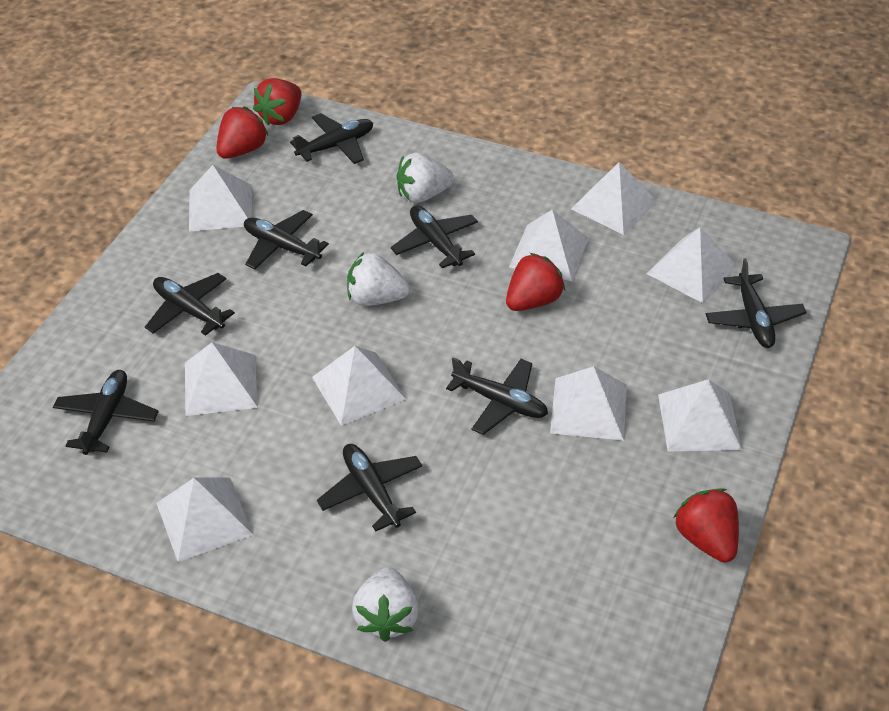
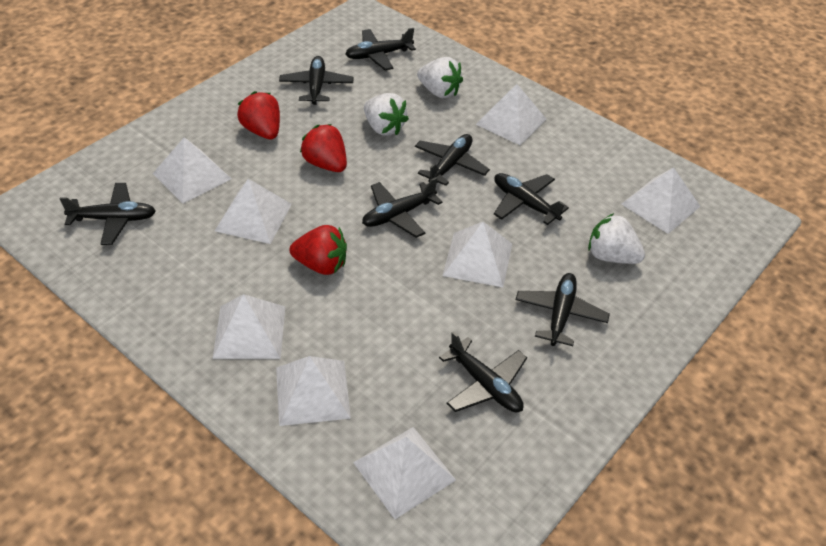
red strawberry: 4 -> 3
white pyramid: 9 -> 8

----

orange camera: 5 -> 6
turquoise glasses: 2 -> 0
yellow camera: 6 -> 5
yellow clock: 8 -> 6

----

» **ASSIGNED TASK**: In the entries above, the lines from the one bearing "orange camera: 5 -> 6" up to and including the one bearing "yellow clock: 8 -> 6" should be transcribed exactly; no other line is wanted.

» **RESULT FOR THIS TASK**:
orange camera: 5 -> 6
turquoise glasses: 2 -> 0
yellow camera: 6 -> 5
yellow clock: 8 -> 6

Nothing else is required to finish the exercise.